● AVAILABLE DATA:
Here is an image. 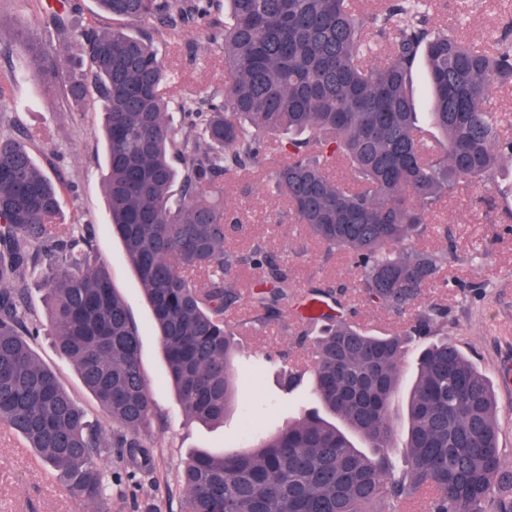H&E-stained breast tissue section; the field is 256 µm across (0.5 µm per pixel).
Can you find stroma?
Returning a JSON list of instances; mask_svg holds the SVG:
<instances>
[{
    "instance_id": "stroma-1",
    "label": "stroma",
    "mask_w": 512,
    "mask_h": 512,
    "mask_svg": "<svg viewBox=\"0 0 512 512\" xmlns=\"http://www.w3.org/2000/svg\"><path fill=\"white\" fill-rule=\"evenodd\" d=\"M438 20L459 26L463 36L481 44L512 25V0H437ZM159 58L172 74L171 95L199 99L224 91L223 43H201L194 30L157 45ZM0 85L9 108L0 109V129H21L39 166L61 185V218L65 223L90 224L96 232L99 257L120 292L140 332L145 379L156 405L154 480L133 489H113L112 512H178L182 488L178 471L198 451L226 455L243 451L244 425L272 434L288 423L319 410L310 385L285 392L279 380L283 365L266 363V355L284 353L290 360L311 362L309 347L294 341L292 303L281 306L279 322L253 323L245 303L225 316L241 342L235 361L236 394L223 422L187 419L168 379L166 362L143 286L113 235L98 164L104 144L96 137L102 108L94 98L74 103L31 77L18 46L0 39ZM271 161L251 176L249 195L241 193V178L223 181L224 203L242 219L229 234L232 247L264 240L287 266L296 287L328 281L345 287L354 321L382 334L403 330L404 318L365 302L358 273L347 257L326 255L304 225L283 217L280 200L271 196L263 179ZM478 189H464L447 200L432 229L420 240L424 250L447 249L442 278L427 288L418 310L438 304L448 309V337L488 378L499 410L502 477L512 480V161L495 171L494 209L479 205ZM34 350L54 369L63 385L92 415H101L96 399L82 386L72 364L57 351L51 337H39ZM0 512H87L86 507L46 472L23 440L0 425Z\"/></svg>"
}]
</instances>
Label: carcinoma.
Segmentation results:
<instances>
[{"instance_id": "1", "label": "carcinoma", "mask_w": 512, "mask_h": 512, "mask_svg": "<svg viewBox=\"0 0 512 512\" xmlns=\"http://www.w3.org/2000/svg\"><path fill=\"white\" fill-rule=\"evenodd\" d=\"M95 0L117 18L146 22L154 40L188 28L224 41V94L172 102L154 40L124 29L69 27V13L41 25L47 46L13 33L35 77L80 102L93 94L103 113L102 184L112 232L144 286L168 375L187 418L221 422L234 397L237 349L224 313L238 300L236 272L258 270L246 300L257 321L281 317L292 294L288 271L264 241L235 249L221 181L279 154L266 188L307 227L327 254H346L360 292L398 316L412 311L448 251L418 241L429 216L463 185L494 189L498 162L512 159L504 115L490 88L512 85V28L485 45L432 21L433 0ZM82 55L69 57L71 39ZM386 50L378 65L368 58ZM433 87L426 124L411 87L420 59ZM182 114L180 123L169 114ZM349 170L346 180L332 169ZM60 188L23 138L0 130V424L32 448L86 507L103 512L112 486L154 474L150 427L155 404L142 368L140 334L97 261L91 224H64ZM43 285L47 321L29 296ZM309 294L328 311L298 317L312 367L288 369V387L312 376L321 407L373 448L359 451L320 414L256 438L243 453L199 452L184 463L179 512H512L501 481L499 417L489 383L441 335L445 311L419 313L404 332L377 335L344 313L345 292L321 282ZM53 338L84 388L116 427L105 434L32 347ZM430 339L417 358L402 465L390 406L411 338ZM120 448L127 477L105 462Z\"/></svg>"}]
</instances>
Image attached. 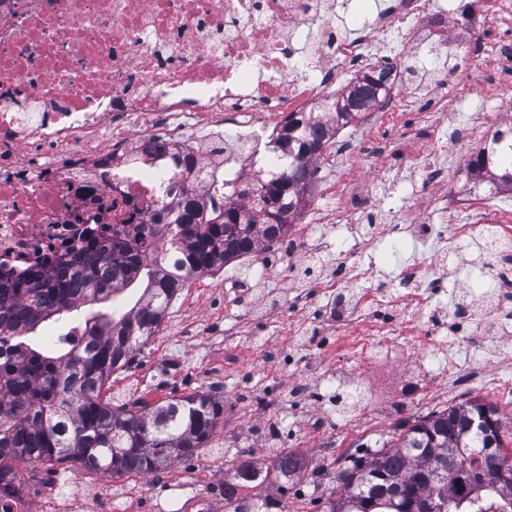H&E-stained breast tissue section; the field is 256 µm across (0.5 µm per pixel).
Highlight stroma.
Masks as SVG:
<instances>
[{
  "label": "stroma",
  "mask_w": 512,
  "mask_h": 512,
  "mask_svg": "<svg viewBox=\"0 0 512 512\" xmlns=\"http://www.w3.org/2000/svg\"><path fill=\"white\" fill-rule=\"evenodd\" d=\"M457 76L448 92V122L465 124L470 115L488 110L478 87L480 69L467 66L468 48L456 50ZM402 115L386 113L376 130L353 144L347 178L355 179L385 165L378 142L396 143L402 135ZM409 190L401 180L376 188L378 223L409 228L404 209ZM354 227L322 224L321 266L308 271L309 261L297 257L287 268L268 271L266 279L285 287L284 314L277 322L251 315L249 306L234 305L217 288V281L241 275L239 265L190 279L169 308L149 344L134 358L136 373L113 374L104 399L114 405L163 404L191 393L208 394L224 404V419L210 442L193 457L142 476L138 488L125 478L82 471L71 464L20 465V499L25 512H225L224 480L243 457L265 465L275 451L292 450L305 458L309 471L285 497L284 512H327V500L340 488L338 474L349 457L366 454L390 439L401 427L430 412L479 398L498 410L505 436L512 437V398L496 387L512 378V305L494 299L498 286L512 284V264L501 267L469 242H462L457 263L440 286L426 292L424 311L405 313V330L419 335L433 326L447 339V349L429 356L397 342L372 344L370 336L320 330L313 343H300L302 330L316 323L323 297L311 289L313 279H332L342 263L369 269L359 286L373 292L390 287L401 265L418 256L393 253L392 235L373 248L350 251ZM473 310L471 334L452 335L454 311ZM240 324L237 364L224 361V319ZM498 328L487 352L498 364L484 375V385L467 376L451 377L448 366L460 361L473 341L484 338L487 325ZM271 349L299 361L315 358L313 374L296 366L271 362Z\"/></svg>",
  "instance_id": "stroma-1"
}]
</instances>
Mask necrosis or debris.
Returning <instances> with one entry per match:
<instances>
[{
    "label": "necrosis or debris",
    "mask_w": 512,
    "mask_h": 512,
    "mask_svg": "<svg viewBox=\"0 0 512 512\" xmlns=\"http://www.w3.org/2000/svg\"><path fill=\"white\" fill-rule=\"evenodd\" d=\"M371 22L348 23V0H0V271L22 279L37 267L110 242L113 234L149 223L172 205L179 187L204 188L225 170L244 181L270 176L272 142L288 113L321 111L352 72L392 70L394 89L432 93L430 109L387 94L385 105L408 113L399 149L415 173L405 208L417 214L414 242L432 250L431 263L405 267L396 292L356 293L323 280L326 327H358L377 315L376 342L397 336L400 291L431 281L455 265L458 242L477 241L495 259L512 257V223L493 198L465 179L458 206L464 223H434L448 212L439 188L448 147L487 141L489 112L512 127V0H377ZM498 25L495 49L484 41ZM456 43L472 47L470 67L486 72L489 112L440 133L428 157L412 141L419 124H433L448 103V70L416 62L417 53ZM235 131L225 139V127ZM207 131L206 141L193 139ZM368 183L322 184L303 222L265 248L266 269L305 254L317 256V224L369 218Z\"/></svg>",
    "instance_id": "obj_1"
}]
</instances>
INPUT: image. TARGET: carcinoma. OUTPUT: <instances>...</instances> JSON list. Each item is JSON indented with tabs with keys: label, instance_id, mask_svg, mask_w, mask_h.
<instances>
[{
	"label": "carcinoma",
	"instance_id": "1",
	"mask_svg": "<svg viewBox=\"0 0 512 512\" xmlns=\"http://www.w3.org/2000/svg\"><path fill=\"white\" fill-rule=\"evenodd\" d=\"M389 71H369L336 99L334 112H293L276 140L288 167L258 180L252 212L224 203L239 184L212 175L208 200L184 189L149 224H137L93 251L34 270L23 281L0 272V512L20 479L13 464L73 462L84 471L122 477L159 472L189 458L224 419V402L190 394L136 410L101 399L106 382L132 363L161 325L188 280L217 273L288 231L300 214L328 145L326 127L351 123L376 102ZM490 168V182L512 189V150L498 158L480 151L466 174ZM178 235L169 252L155 245L163 228ZM112 303V310H94ZM59 332L40 345L30 335L47 322ZM275 471L280 495L305 475L300 455L280 451L268 465L238 461L224 480L229 512H267L280 500L246 504L243 487L263 486ZM483 479H478L479 474ZM329 512H512V453L497 410L473 400L414 421L381 447L349 461Z\"/></svg>",
	"mask_w": 512,
	"mask_h": 512
}]
</instances>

● REQUIRED WORK: Select every line in the material above where the string "with" occurs, and copy it.

● ANSWER TO THIS TASK:
Returning <instances> with one entry per match:
INPUT: image. TARGET: carcinoma. OUTPUT: <instances>...</instances> JSON list. Each item is JSON indented with tabs with keys: label, instance_id, mask_svg, mask_w, mask_h.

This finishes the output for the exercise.